-- Opening Marker --

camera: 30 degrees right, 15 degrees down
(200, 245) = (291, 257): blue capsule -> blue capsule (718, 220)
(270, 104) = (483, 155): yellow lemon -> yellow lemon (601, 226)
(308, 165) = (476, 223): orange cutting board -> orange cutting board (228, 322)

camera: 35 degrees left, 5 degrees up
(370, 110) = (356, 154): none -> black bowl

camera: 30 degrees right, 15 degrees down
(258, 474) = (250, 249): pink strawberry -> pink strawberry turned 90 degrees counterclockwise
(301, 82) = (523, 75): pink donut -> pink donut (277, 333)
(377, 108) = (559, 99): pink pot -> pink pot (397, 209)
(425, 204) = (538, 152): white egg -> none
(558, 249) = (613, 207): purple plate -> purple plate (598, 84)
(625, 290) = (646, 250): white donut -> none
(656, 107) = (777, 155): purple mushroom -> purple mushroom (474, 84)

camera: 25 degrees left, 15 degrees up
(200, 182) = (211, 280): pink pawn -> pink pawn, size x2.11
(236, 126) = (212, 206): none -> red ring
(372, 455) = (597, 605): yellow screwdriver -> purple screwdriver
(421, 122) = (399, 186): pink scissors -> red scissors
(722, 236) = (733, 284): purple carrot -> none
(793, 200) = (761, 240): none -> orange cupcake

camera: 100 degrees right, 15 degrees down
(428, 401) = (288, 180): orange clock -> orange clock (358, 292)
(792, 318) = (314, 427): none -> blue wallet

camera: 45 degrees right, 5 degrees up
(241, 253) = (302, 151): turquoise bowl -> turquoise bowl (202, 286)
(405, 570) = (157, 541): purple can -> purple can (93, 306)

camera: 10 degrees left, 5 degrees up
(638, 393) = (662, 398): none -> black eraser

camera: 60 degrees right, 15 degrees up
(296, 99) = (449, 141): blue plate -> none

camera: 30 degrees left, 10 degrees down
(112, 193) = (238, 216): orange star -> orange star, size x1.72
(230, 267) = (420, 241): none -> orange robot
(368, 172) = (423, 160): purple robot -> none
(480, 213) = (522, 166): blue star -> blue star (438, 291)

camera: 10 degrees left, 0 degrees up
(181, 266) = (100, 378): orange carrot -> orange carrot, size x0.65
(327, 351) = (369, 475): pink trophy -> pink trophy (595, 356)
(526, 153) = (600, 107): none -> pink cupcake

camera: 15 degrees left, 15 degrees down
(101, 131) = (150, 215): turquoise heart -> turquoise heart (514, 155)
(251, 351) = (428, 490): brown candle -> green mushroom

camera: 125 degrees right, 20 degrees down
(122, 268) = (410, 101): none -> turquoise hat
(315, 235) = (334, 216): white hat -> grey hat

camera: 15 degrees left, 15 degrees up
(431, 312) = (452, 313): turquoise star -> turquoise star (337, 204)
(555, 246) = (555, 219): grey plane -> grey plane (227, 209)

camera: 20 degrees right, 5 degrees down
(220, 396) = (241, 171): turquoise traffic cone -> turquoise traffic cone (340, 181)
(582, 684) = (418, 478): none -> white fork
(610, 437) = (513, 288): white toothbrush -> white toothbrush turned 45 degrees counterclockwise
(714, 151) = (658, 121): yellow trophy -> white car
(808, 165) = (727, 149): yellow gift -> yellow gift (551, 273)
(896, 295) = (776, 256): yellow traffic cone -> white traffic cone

-- Closing Marker --

The problem: Which lines of the entries above contain the string "counterclockwise"? Copy each one.

Exercise solution:
(258, 474) = (250, 249): pink strawberry -> pink strawberry turned 90 degrees counterclockwise
(610, 437) = (513, 288): white toothbrush -> white toothbrush turned 45 degrees counterclockwise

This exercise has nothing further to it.